→ **ASSIGNED TASK**
Could you restate word for word every line from the one containing "green arrow: (43, 111)" to the end of the records, and nothing else?

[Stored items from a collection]
___
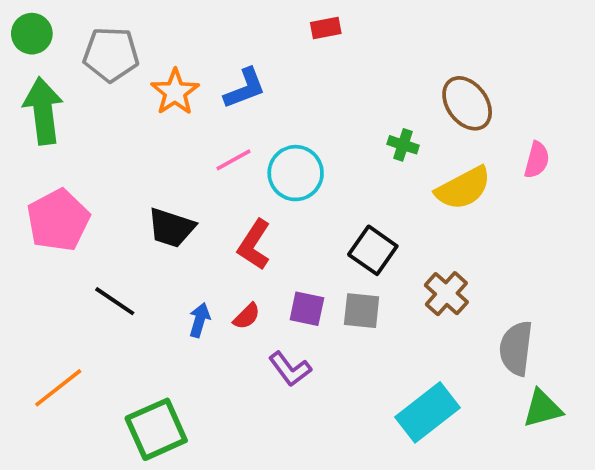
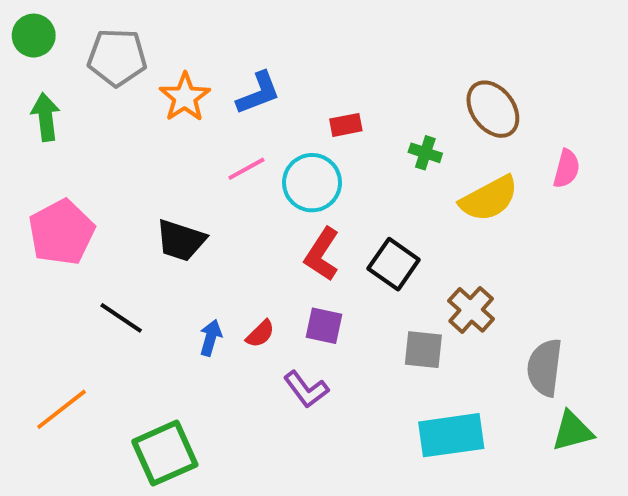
red rectangle: (326, 28) -> (346, 125), moved
green arrow: (43, 111) -> (46, 117), size x0.7
red L-shape: (254, 245) -> (322, 254), moved
gray square: (362, 311) -> (423, 350), moved
cyan rectangle: (428, 412) -> (451, 435), turned 30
___
→ **COMPLETED TASK**
green arrow: (43, 111) -> (46, 117), size x0.7
red L-shape: (254, 245) -> (322, 254), moved
gray square: (362, 311) -> (423, 350), moved
cyan rectangle: (428, 412) -> (451, 435), turned 30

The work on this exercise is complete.